**OS ITENS**

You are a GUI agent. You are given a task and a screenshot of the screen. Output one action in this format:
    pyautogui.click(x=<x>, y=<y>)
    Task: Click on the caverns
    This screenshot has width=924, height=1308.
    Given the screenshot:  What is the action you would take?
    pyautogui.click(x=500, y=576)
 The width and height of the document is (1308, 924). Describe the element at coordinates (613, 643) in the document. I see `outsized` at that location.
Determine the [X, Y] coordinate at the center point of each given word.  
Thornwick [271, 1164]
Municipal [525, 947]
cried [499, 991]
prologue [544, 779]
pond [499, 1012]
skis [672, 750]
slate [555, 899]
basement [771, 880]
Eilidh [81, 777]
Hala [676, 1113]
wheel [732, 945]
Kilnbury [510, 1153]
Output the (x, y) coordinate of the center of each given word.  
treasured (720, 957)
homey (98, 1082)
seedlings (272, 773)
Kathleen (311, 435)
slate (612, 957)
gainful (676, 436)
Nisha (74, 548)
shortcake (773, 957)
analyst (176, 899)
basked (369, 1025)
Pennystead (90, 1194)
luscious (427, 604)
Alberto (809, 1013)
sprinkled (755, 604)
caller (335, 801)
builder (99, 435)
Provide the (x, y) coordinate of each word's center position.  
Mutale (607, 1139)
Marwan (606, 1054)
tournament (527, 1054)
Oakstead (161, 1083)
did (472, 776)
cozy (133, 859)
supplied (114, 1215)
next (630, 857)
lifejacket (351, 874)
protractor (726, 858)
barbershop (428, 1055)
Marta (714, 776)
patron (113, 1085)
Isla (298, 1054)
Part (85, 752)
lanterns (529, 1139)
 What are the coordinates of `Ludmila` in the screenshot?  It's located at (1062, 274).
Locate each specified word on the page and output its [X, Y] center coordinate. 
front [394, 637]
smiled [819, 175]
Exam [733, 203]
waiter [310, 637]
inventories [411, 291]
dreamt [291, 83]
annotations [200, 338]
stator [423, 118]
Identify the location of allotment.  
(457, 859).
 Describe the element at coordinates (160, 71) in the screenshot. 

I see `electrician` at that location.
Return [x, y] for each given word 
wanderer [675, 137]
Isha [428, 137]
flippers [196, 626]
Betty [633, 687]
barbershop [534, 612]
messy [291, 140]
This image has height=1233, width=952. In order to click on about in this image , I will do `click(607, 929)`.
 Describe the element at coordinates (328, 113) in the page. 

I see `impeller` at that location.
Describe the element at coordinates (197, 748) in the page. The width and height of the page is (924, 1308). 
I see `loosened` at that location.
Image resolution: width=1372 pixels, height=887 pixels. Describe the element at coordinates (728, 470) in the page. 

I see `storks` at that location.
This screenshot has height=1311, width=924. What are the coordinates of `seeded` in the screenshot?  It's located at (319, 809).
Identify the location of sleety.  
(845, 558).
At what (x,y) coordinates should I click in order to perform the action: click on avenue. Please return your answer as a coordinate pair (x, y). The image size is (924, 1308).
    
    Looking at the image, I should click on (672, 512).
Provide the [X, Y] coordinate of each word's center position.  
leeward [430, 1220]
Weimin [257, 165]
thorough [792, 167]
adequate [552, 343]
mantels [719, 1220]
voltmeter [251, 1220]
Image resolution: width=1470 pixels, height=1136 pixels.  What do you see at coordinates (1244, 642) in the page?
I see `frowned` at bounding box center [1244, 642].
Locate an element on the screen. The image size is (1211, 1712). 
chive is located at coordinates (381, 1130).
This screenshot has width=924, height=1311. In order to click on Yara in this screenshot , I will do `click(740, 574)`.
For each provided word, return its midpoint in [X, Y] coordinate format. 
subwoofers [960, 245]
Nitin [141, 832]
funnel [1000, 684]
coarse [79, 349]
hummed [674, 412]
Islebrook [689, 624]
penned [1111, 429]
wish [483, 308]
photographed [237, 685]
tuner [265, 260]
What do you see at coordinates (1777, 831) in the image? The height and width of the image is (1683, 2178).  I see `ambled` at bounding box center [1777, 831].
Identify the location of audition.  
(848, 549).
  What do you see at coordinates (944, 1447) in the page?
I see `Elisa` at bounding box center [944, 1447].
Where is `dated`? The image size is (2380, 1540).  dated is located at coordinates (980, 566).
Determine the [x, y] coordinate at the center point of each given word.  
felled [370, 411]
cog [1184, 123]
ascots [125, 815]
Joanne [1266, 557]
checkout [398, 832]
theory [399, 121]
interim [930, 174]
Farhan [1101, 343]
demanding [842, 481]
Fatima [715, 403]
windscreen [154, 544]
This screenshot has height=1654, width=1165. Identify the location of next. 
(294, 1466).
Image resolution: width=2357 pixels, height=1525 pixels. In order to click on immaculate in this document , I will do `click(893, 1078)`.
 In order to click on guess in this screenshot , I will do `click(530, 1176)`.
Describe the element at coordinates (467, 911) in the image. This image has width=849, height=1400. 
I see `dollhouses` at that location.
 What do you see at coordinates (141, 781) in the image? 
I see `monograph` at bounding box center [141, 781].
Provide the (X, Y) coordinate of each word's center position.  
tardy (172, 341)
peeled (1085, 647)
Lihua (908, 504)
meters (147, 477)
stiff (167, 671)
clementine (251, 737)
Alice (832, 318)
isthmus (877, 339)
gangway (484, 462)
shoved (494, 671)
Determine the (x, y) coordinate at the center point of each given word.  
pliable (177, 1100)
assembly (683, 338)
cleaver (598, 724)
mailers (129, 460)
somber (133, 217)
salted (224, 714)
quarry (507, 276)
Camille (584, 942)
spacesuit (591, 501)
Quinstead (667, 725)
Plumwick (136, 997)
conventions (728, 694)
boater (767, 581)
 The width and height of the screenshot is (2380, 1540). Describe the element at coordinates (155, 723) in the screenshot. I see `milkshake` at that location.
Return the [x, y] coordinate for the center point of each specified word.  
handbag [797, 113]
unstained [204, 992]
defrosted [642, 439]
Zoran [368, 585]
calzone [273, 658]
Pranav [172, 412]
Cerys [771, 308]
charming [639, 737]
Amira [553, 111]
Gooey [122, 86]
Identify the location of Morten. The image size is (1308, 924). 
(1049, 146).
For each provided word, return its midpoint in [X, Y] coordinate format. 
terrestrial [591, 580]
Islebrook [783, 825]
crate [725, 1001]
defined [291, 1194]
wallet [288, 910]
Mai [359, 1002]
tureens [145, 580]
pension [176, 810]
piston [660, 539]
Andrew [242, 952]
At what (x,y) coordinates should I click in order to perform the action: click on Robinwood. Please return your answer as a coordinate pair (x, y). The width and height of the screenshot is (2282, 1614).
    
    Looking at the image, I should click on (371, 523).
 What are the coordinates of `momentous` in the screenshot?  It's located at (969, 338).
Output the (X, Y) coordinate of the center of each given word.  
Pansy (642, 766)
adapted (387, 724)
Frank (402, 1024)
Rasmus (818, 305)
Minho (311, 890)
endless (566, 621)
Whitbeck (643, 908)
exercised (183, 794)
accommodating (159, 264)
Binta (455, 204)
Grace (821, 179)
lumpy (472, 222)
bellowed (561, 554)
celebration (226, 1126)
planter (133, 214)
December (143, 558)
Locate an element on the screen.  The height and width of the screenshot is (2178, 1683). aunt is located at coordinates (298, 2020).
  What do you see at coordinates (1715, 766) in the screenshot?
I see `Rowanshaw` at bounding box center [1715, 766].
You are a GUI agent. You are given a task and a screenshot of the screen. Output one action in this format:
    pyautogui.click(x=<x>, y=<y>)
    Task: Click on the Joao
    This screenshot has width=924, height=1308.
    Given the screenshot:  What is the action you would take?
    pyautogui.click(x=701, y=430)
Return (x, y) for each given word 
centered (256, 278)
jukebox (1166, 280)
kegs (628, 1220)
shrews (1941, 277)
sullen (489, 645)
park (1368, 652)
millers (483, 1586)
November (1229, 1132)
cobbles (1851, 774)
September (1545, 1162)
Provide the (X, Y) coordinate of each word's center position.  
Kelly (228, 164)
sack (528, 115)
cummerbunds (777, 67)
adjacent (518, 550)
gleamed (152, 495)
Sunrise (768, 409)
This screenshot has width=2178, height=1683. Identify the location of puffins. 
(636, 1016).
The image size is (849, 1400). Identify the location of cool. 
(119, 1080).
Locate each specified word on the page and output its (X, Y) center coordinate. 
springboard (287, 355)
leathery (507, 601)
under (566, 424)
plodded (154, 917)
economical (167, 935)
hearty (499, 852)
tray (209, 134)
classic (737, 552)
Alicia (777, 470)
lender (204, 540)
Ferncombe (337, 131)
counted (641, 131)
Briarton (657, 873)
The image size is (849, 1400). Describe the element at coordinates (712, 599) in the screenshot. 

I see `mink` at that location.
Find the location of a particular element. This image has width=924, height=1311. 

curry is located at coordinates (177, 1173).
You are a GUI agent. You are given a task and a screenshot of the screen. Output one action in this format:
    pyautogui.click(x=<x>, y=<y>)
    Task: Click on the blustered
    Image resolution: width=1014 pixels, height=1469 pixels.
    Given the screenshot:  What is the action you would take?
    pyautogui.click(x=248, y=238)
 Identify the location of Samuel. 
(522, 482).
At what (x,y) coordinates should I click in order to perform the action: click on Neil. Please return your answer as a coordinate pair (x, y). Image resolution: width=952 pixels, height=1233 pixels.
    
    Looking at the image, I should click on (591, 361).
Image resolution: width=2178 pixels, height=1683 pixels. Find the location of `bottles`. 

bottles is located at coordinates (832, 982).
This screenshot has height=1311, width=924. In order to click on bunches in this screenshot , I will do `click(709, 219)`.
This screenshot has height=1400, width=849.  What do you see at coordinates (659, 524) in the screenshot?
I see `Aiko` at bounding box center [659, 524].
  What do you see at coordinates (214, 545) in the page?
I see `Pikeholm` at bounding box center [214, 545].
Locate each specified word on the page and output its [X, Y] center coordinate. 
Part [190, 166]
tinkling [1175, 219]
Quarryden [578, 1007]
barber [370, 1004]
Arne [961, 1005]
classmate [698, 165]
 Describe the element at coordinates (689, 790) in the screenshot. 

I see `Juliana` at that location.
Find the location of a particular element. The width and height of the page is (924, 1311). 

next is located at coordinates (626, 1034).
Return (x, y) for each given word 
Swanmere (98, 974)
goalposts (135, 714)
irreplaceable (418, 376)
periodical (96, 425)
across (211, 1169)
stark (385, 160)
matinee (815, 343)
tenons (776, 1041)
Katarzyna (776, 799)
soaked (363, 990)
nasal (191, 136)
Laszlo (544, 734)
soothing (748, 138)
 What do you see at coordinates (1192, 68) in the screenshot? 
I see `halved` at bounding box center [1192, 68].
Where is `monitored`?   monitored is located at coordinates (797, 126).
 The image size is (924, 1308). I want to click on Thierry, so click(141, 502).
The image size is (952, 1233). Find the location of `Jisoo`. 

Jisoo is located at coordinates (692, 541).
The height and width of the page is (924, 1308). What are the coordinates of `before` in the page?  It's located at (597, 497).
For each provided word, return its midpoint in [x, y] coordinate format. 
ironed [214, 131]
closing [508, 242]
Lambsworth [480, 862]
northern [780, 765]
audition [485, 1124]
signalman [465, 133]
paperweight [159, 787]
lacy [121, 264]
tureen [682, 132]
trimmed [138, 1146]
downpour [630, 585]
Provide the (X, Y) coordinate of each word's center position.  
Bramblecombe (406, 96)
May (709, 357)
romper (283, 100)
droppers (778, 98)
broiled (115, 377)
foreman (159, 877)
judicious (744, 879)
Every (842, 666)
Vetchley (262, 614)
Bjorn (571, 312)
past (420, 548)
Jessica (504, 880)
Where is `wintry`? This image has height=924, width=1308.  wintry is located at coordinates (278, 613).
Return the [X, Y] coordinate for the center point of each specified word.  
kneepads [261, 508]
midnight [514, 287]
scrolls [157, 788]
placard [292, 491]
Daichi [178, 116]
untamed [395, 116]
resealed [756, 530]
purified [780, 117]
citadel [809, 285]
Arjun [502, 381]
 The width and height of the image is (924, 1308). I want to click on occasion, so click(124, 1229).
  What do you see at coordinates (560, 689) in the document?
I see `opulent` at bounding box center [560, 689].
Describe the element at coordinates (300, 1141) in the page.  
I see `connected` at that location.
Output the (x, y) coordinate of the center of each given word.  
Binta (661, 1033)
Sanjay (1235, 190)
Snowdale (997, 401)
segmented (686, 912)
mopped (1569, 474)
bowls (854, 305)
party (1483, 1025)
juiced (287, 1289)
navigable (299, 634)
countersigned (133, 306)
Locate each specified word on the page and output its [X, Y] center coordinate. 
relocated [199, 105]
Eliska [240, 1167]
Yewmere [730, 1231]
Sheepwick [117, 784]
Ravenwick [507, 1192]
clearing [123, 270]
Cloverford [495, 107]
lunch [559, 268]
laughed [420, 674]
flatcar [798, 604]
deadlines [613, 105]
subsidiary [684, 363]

**TAREFA DO EXERCÍCIO**
Encontre nos itens acima todas as linhas que contêm a palavra "answer" e copie cada uma delas. Considere a diferença entre maiúsculas e minúsculas.

**RESPOSTA COMPLETA**
At what (x,y) coordinates should I click in order to perform the action: click on avenue. Please return your answer as a coordinate pair (x, y). The image size is (924, 1308).
At what (x,y) coordinates should I click in order to perform the action: click on Robinwood. Please return your answer as a coordinate pair (x, y). The width and height of the screenshot is (2282, 1614).
At what (x,y) coordinates should I click in order to perform the action: click on Neil. Please return your answer as a coordinate pair (x, y). Image resolution: width=952 pixels, height=1233 pixels.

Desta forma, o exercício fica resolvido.